[DATA IN THIS EXERCISE — start]

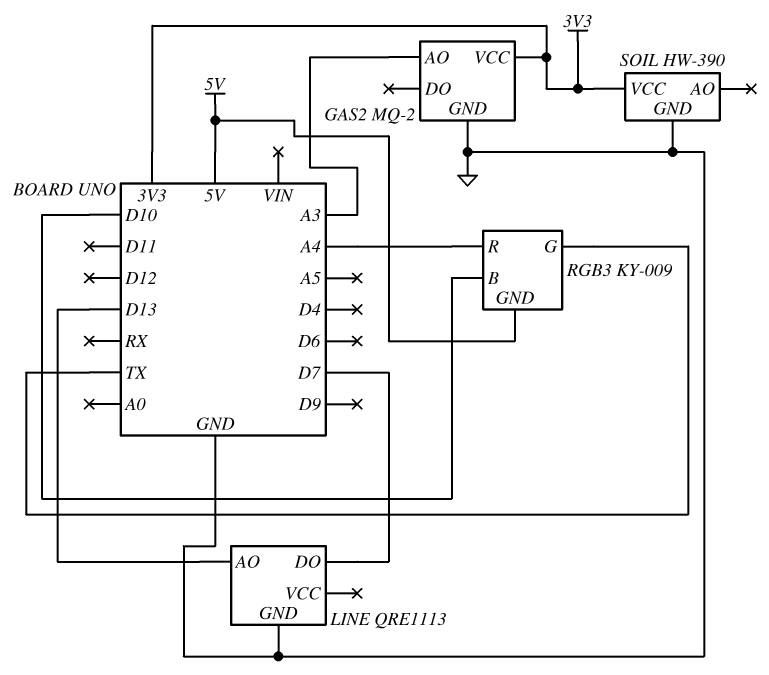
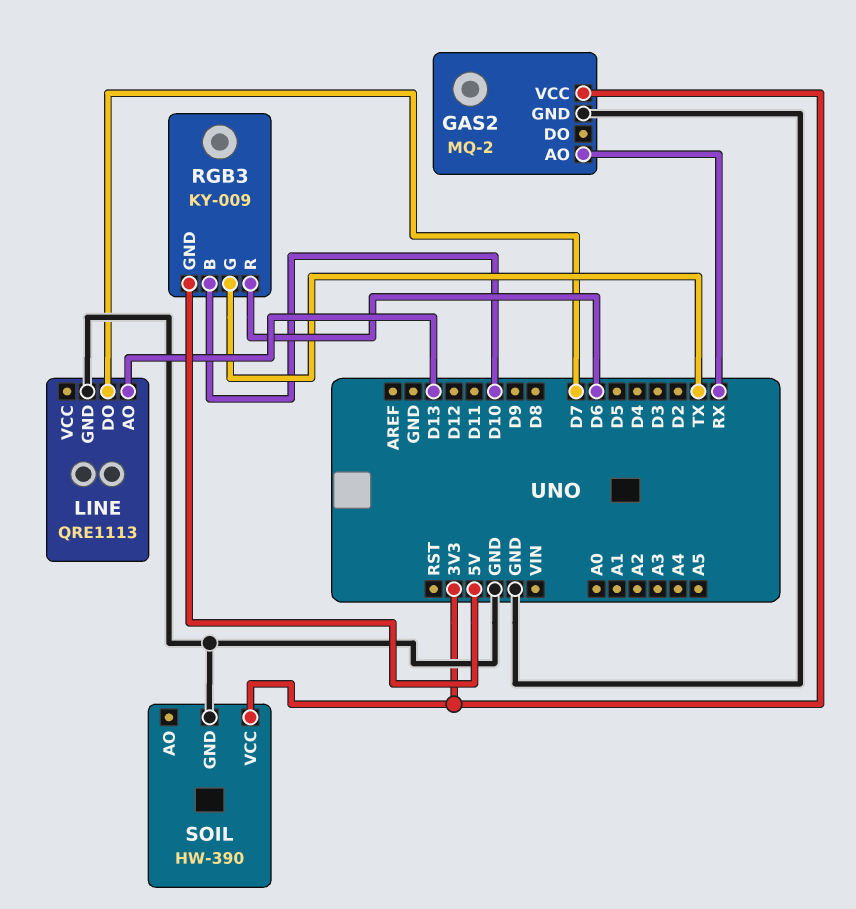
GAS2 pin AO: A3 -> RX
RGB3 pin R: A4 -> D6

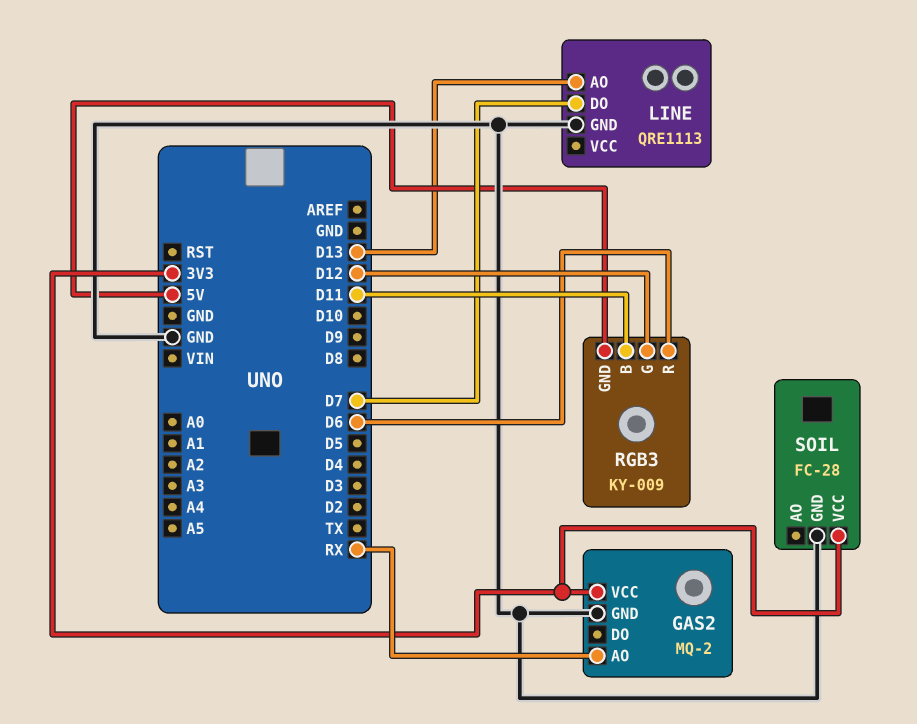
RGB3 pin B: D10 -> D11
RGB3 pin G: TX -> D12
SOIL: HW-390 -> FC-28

[DATA IN THIS EXERCISE — finish]
[DATA IN THIS EXERCISE — start]

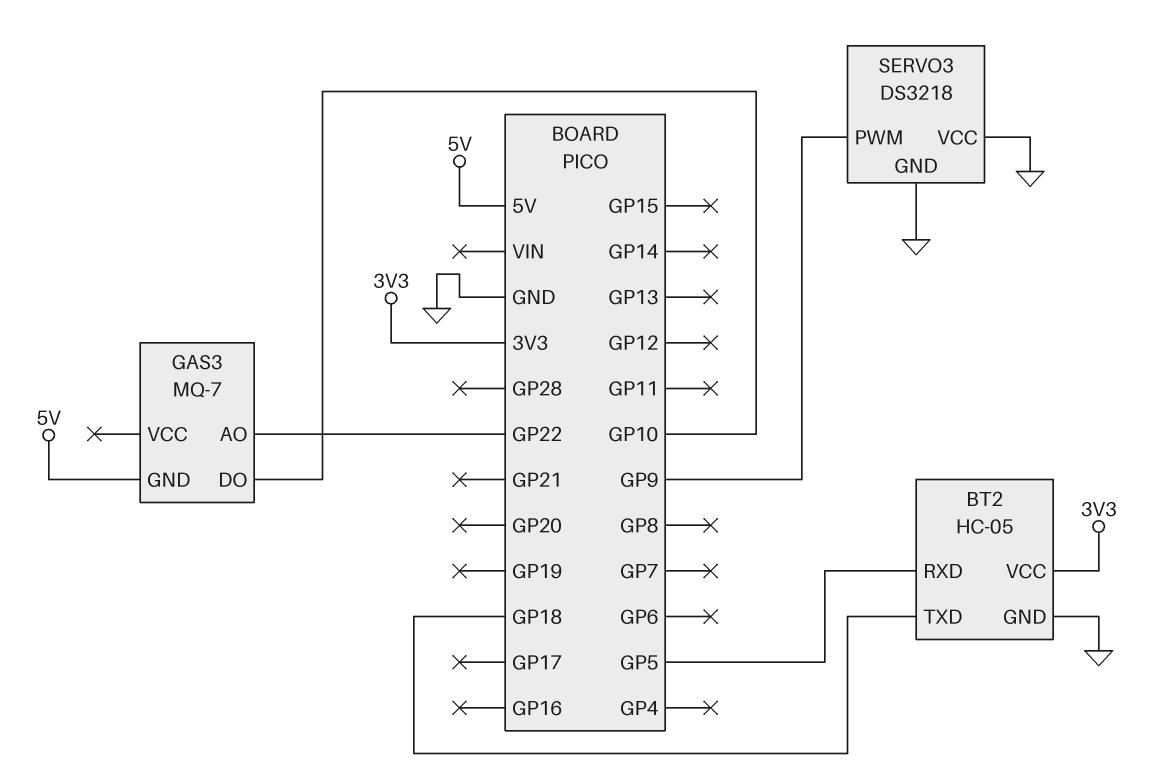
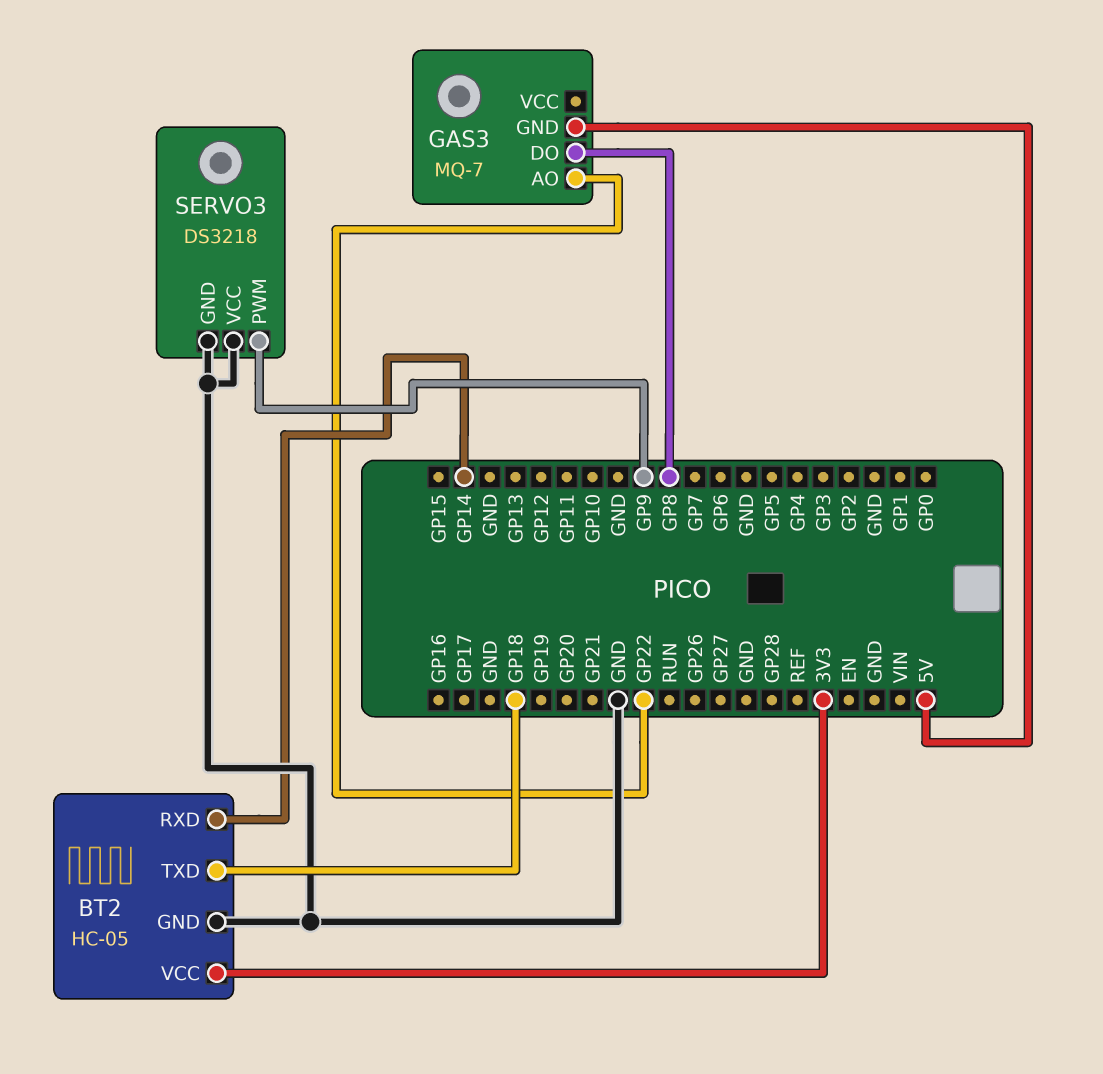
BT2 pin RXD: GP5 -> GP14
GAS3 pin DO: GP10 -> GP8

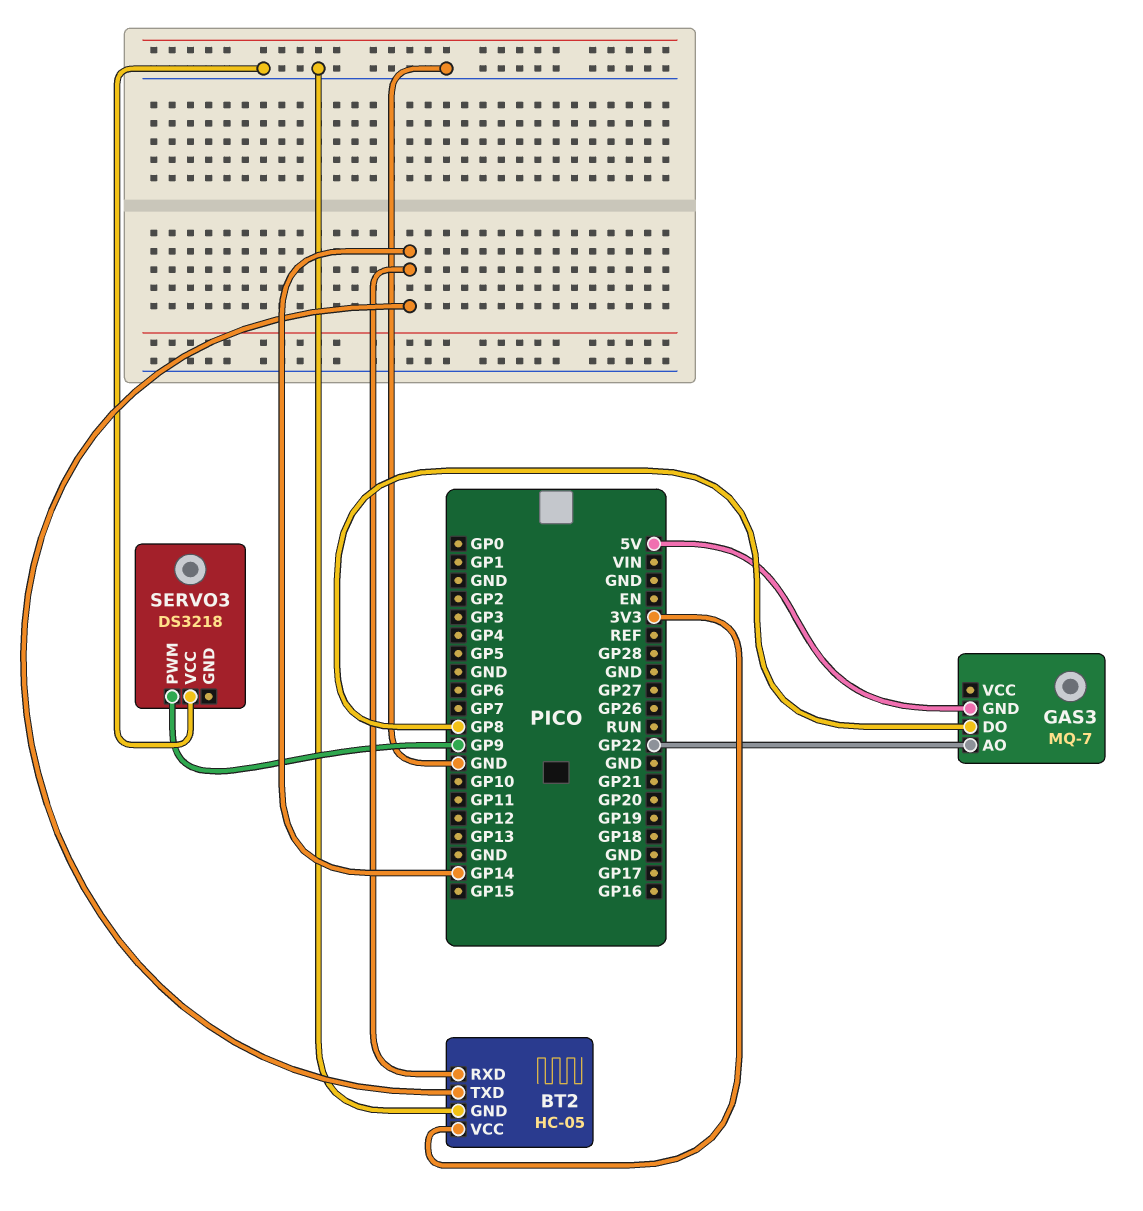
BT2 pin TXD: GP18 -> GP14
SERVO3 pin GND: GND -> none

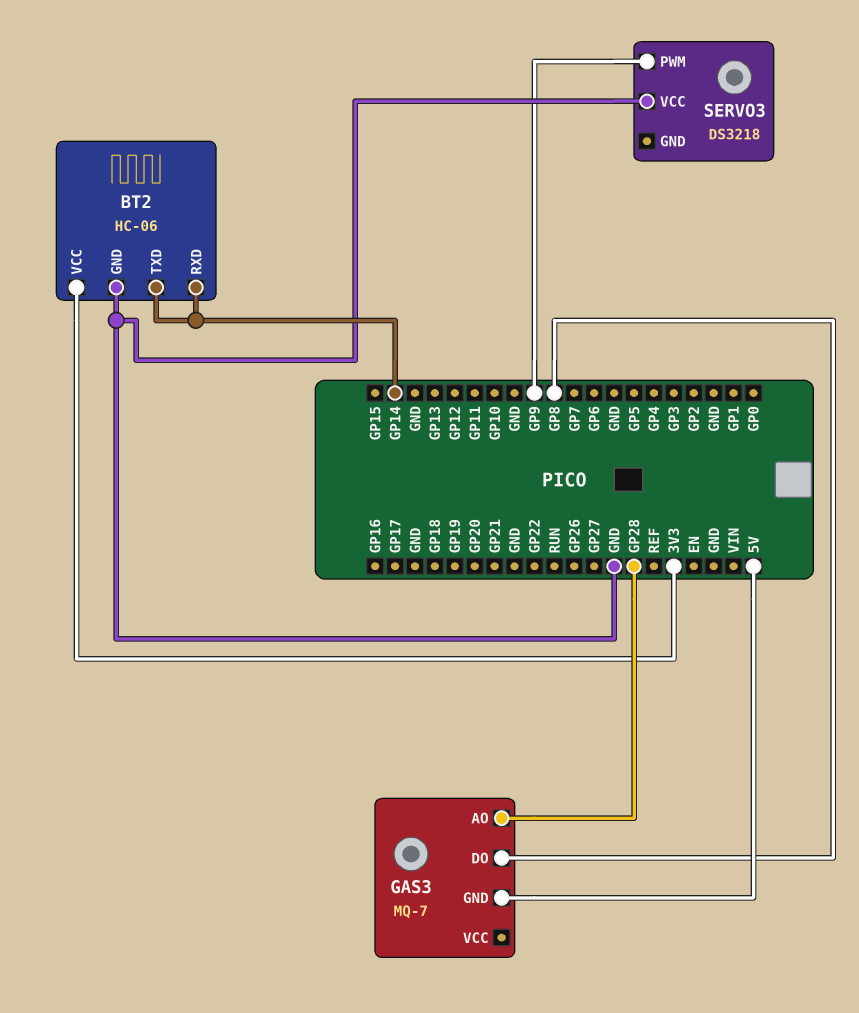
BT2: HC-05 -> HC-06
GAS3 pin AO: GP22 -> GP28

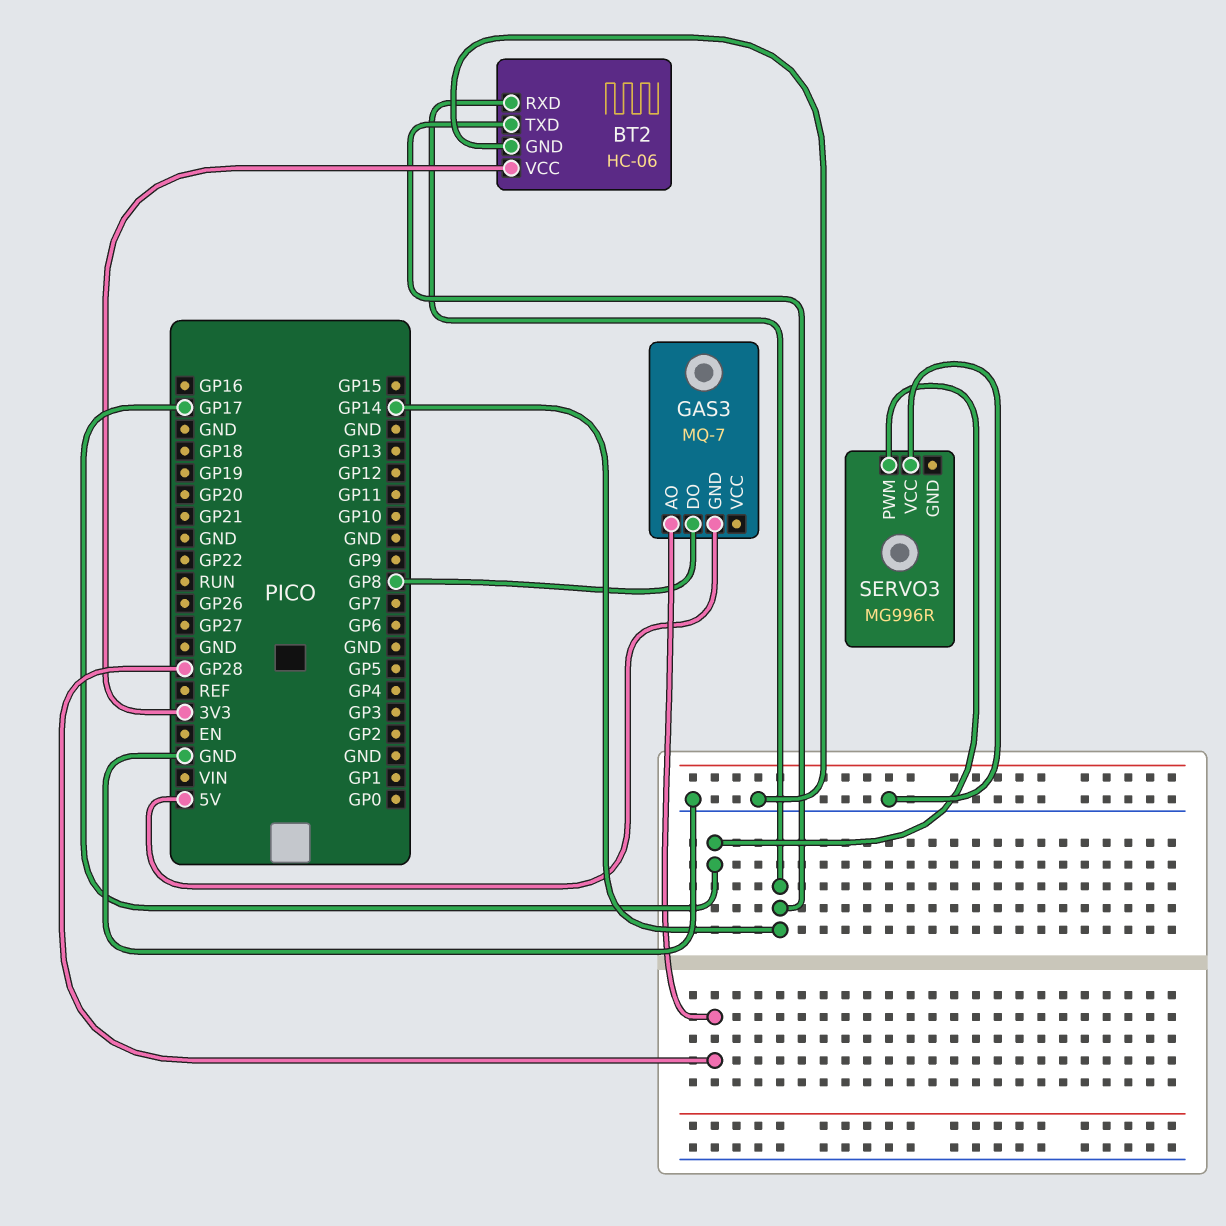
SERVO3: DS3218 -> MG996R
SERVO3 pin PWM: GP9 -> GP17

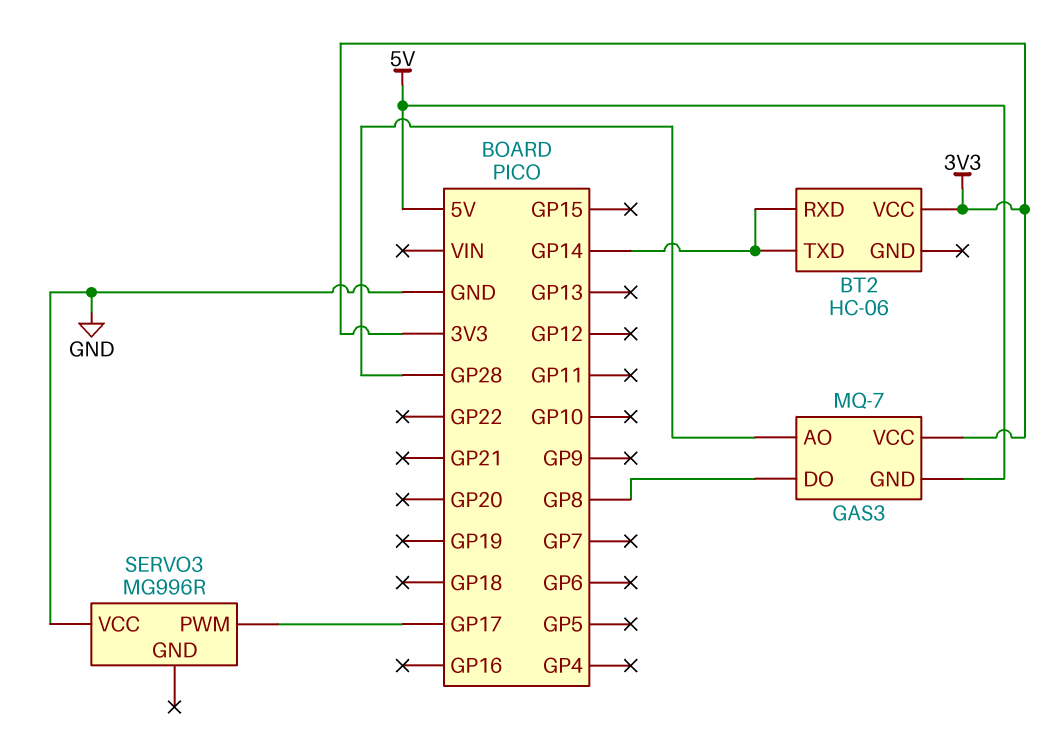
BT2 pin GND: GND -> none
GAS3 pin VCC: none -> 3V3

[DATA IN THIS EXERCISE — finish]

With pictures excluded, reproduce exactly the lines above from the one containing "RGB3 pin R: A4 -> D6" down to the one containing "SOIL: HW-390 -> FC-28", those two included.

SOLUTION:
RGB3 pin R: A4 -> D6

RGB3 pin B: D10 -> D11
RGB3 pin G: TX -> D12
SOIL: HW-390 -> FC-28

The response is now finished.